» TASK OBJECTIVE
For each line of the listing that includes the word "slope", show the whole line.

» AVAILABLE DATA

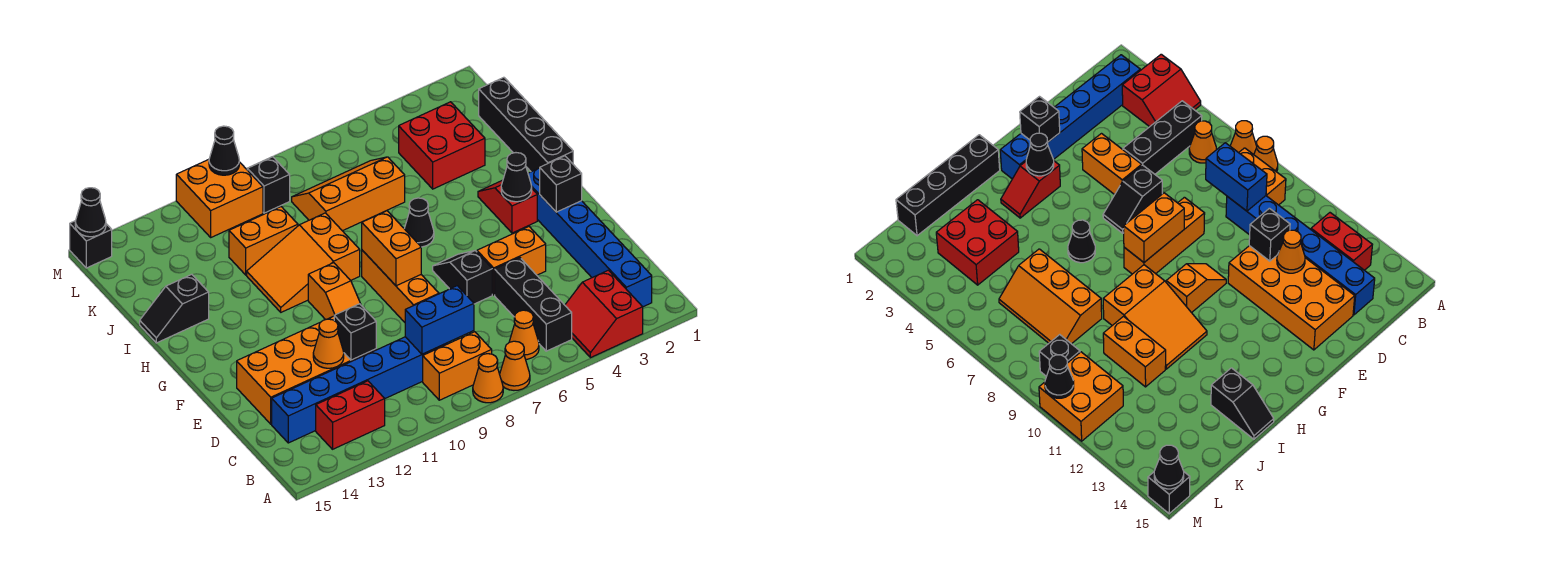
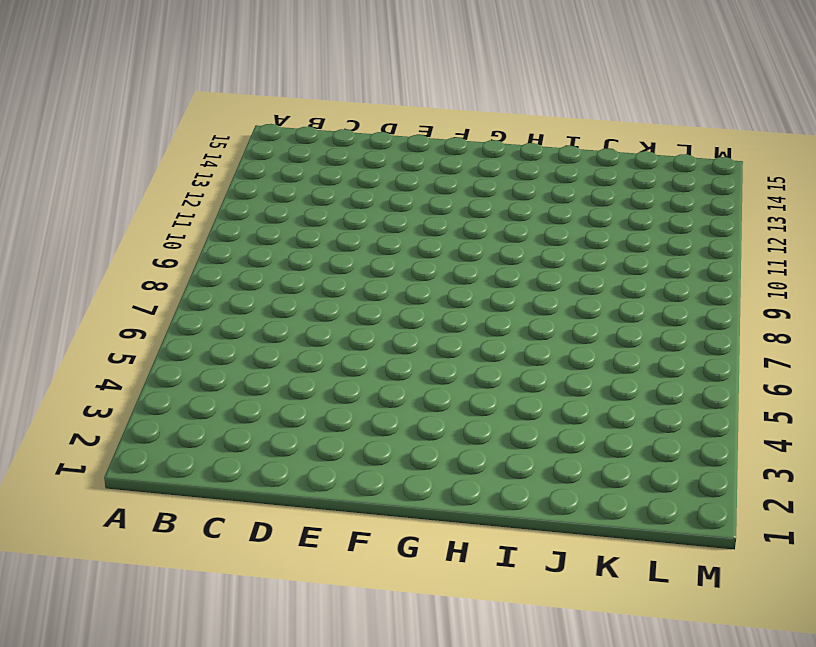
none -> red slope A3:B4 level 1 top 3
none -> orange cone A7 level 1
none -> orange cone A8 level 1
none -> blue brick B2:G2 level 1

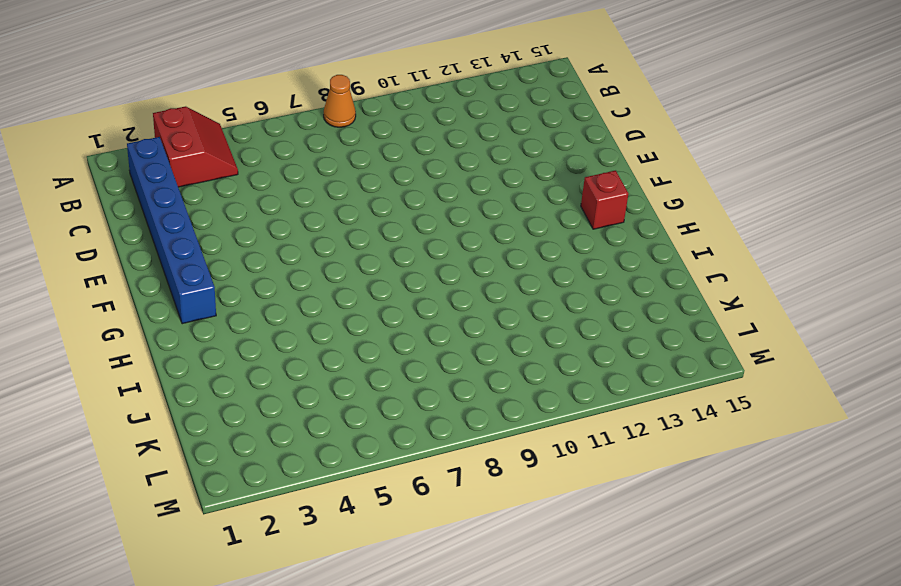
red brick G14 level 1 -> none
none -> orange cone A7 level 1
none -> black brick B5:D5 level 1
none -> orange cone B6 level 1
none -> orange brick B8:B9 level 1

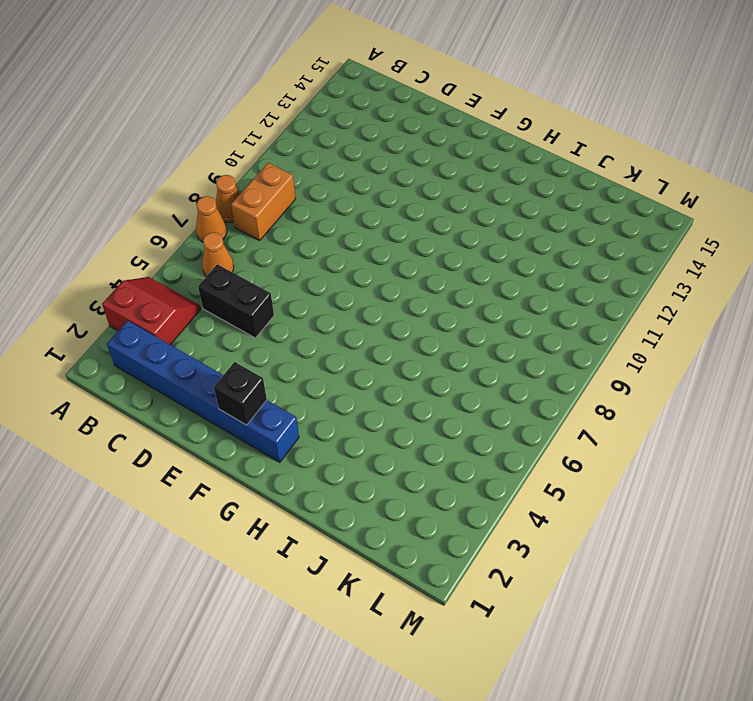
black brick C5:D5 level 1 -> black brick B5:D5 level 1
none -> red brick B12:B13 level 1
none -> blue brick C9:C14 level 1
none -> orange brick D11:E14 level 1
none -> orange brick E4:E5 level 1

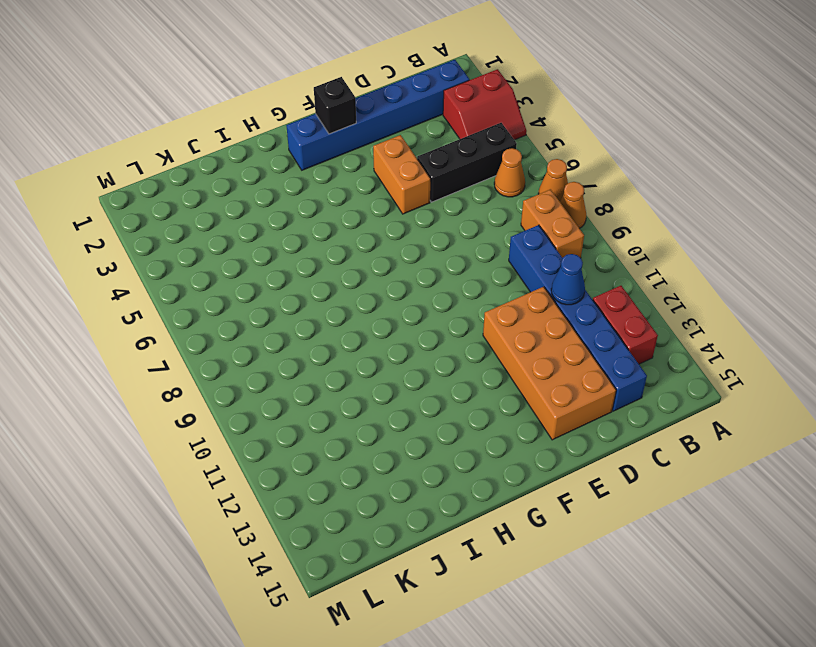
blue cone C11 level 2 -> none
none -> black slope E6:F6 level 1 top E
none -> orange brick E8:G8 level 1
none -> orange slope F10:G10 level 1 top G
none -> red slope G3:H3 level 1 top G

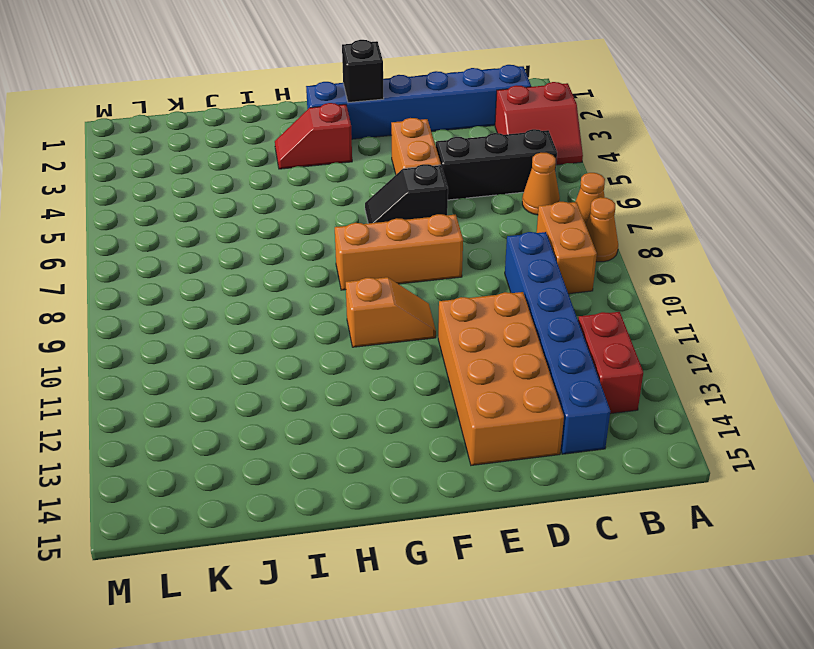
none -> black brick H1:K1 level 1
none -> black cone H6 level 1
none -> orange slope H9:I11 level 1 top 9
none -> black slope I14:I15 level 1 top 14

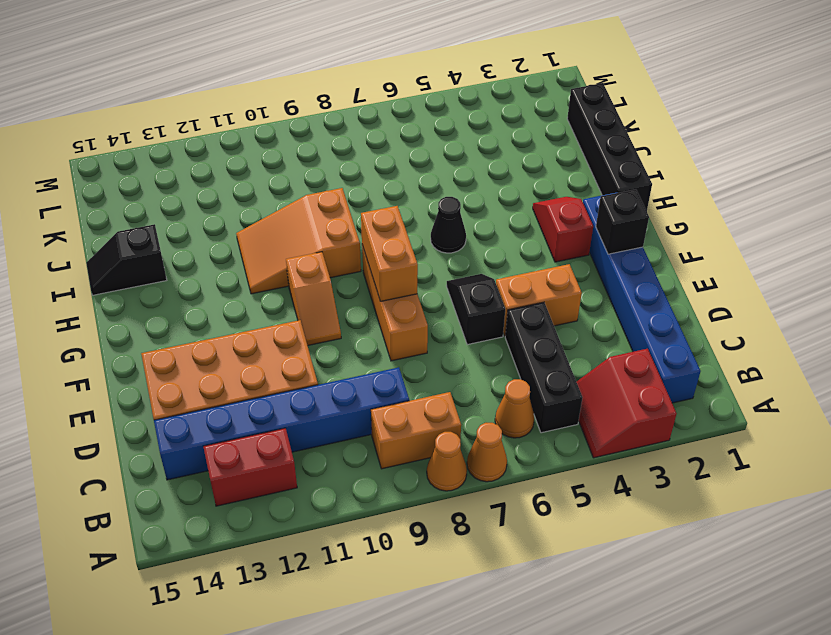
none -> red brick J3:K4 level 1
none -> orange slope J6:K8 level 1 top J
none -> orange brick J10:J11 level 1
none -> black brick L9 level 1

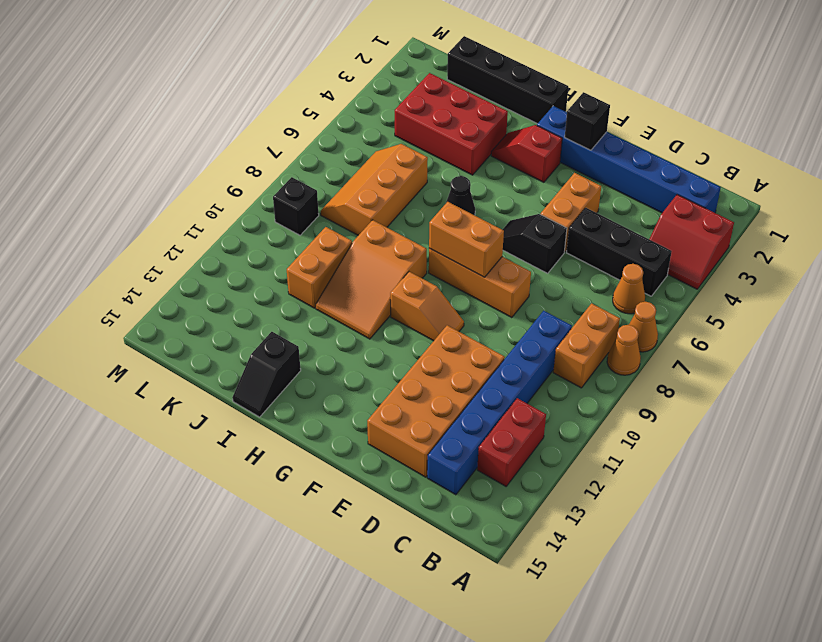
red brick I3:K4 level 1 -> red brick J3:K4 level 1
none -> orange brick L10:M11 level 1
none -> black brick M15 level 1
none -> blue brick C8:C9 level 2
none -> black brick D11 level 2

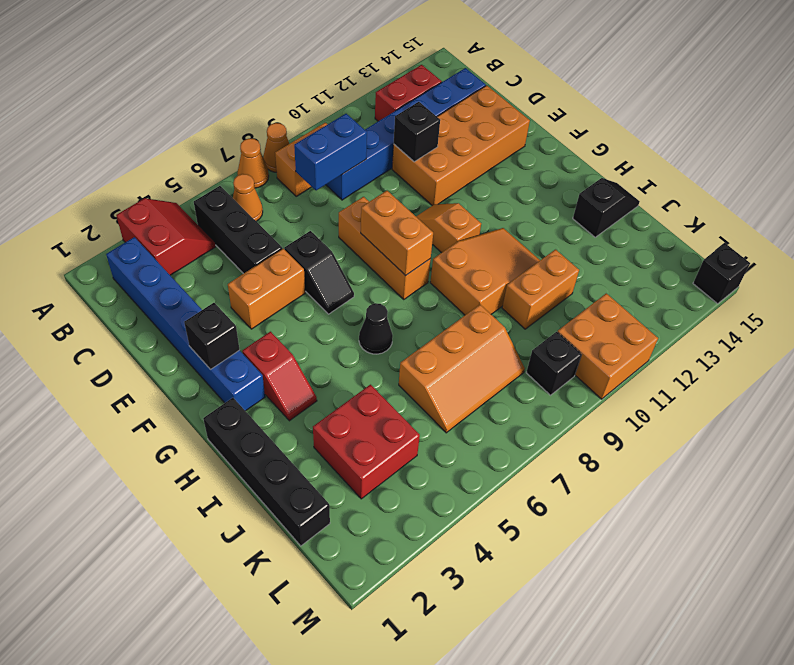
none -> orange cone D12 level 2
none -> black cone G3 level 2
none -> black cone M10 level 2
none -> black cone M15 level 2

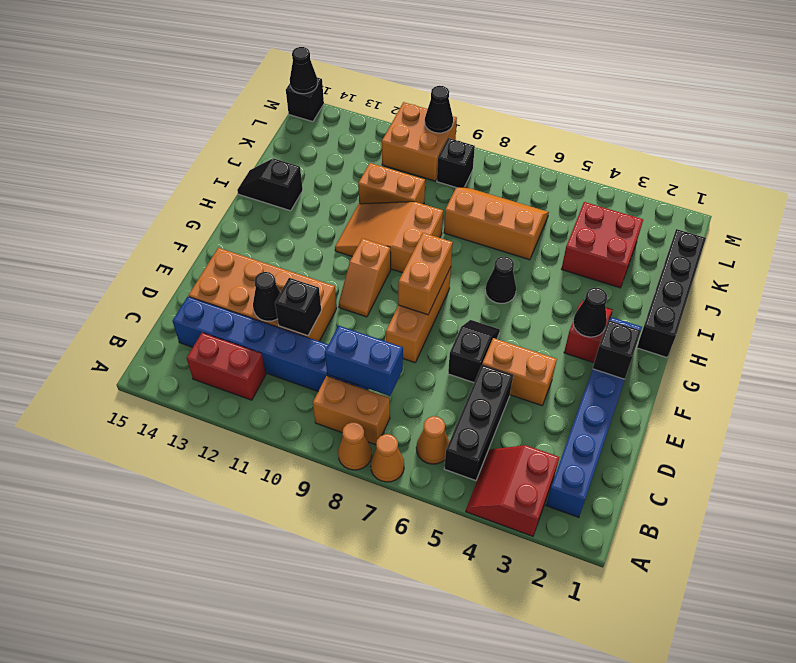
black cone D12 level 2 -> orange cone D12 level 2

» TASK RESULT
none -> red slope A3:B4 level 1 top 3
none -> black slope E6:F6 level 1 top E
none -> orange slope F10:G10 level 1 top G
none -> red slope G3:H3 level 1 top G
none -> orange slope H9:I11 level 1 top 9
none -> black slope I14:I15 level 1 top 14
none -> orange slope J6:K8 level 1 top J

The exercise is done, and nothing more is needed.